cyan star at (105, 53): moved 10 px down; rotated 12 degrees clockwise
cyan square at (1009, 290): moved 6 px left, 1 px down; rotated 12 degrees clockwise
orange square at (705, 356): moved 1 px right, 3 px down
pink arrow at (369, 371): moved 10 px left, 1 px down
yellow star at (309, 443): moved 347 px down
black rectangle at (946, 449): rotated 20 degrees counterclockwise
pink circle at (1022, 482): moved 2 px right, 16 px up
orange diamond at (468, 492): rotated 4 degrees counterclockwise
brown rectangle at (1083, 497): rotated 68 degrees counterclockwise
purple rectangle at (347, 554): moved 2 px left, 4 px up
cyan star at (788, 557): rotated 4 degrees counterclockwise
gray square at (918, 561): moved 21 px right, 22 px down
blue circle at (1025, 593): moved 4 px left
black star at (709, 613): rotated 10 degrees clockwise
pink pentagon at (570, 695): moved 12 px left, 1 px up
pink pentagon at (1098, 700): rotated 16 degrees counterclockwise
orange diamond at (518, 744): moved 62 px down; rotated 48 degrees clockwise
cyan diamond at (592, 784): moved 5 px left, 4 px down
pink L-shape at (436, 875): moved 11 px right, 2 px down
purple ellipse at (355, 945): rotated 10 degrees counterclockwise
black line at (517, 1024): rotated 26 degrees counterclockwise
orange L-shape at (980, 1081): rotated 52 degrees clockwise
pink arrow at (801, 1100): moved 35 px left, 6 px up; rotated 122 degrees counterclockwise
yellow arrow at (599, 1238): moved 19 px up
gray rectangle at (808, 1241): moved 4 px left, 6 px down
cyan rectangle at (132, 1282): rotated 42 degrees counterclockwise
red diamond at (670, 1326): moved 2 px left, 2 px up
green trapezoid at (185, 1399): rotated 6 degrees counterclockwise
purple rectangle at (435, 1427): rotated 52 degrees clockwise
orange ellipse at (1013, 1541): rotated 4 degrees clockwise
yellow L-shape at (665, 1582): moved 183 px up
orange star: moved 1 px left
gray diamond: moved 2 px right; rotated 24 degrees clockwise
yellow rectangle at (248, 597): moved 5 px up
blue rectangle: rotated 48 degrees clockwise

□ □ □ □

Rewrite all of the items above, replacing every occurrence of "pink" with "magenta" and leaving everything else unchanged.

Task output
cyan star at (105, 53): moved 10 px down; rotated 12 degrees clockwise
cyan square at (1009, 290): moved 6 px left, 1 px down; rotated 12 degrees clockwise
orange square at (705, 356): moved 1 px right, 3 px down
magenta arrow at (369, 371): moved 10 px left, 1 px down
yellow star at (309, 443): moved 347 px down
black rectangle at (946, 449): rotated 20 degrees counterclockwise
magenta circle at (1022, 482): moved 2 px right, 16 px up
orange diamond at (468, 492): rotated 4 degrees counterclockwise
brown rectangle at (1083, 497): rotated 68 degrees counterclockwise
purple rectangle at (347, 554): moved 2 px left, 4 px up
cyan star at (788, 557): rotated 4 degrees counterclockwise
gray square at (918, 561): moved 21 px right, 22 px down
blue circle at (1025, 593): moved 4 px left
black star at (709, 613): rotated 10 degrees clockwise
magenta pentagon at (570, 695): moved 12 px left, 1 px up
magenta pentagon at (1098, 700): rotated 16 degrees counterclockwise
orange diamond at (518, 744): moved 62 px down; rotated 48 degrees clockwise
cyan diamond at (592, 784): moved 5 px left, 4 px down
magenta L-shape at (436, 875): moved 11 px right, 2 px down
purple ellipse at (355, 945): rotated 10 degrees counterclockwise
black line at (517, 1024): rotated 26 degrees counterclockwise
orange L-shape at (980, 1081): rotated 52 degrees clockwise
magenta arrow at (801, 1100): moved 35 px left, 6 px up; rotated 122 degrees counterclockwise
yellow arrow at (599, 1238): moved 19 px up
gray rectangle at (808, 1241): moved 4 px left, 6 px down
cyan rectangle at (132, 1282): rotated 42 degrees counterclockwise
red diamond at (670, 1326): moved 2 px left, 2 px up
green trapezoid at (185, 1399): rotated 6 degrees counterclockwise
purple rectangle at (435, 1427): rotated 52 degrees clockwise
orange ellipse at (1013, 1541): rotated 4 degrees clockwise
yellow L-shape at (665, 1582): moved 183 px up
orange star: moved 1 px left
gray diamond: moved 2 px right; rotated 24 degrees clockwise
yellow rectangle at (248, 597): moved 5 px up
blue rectangle: rotated 48 degrees clockwise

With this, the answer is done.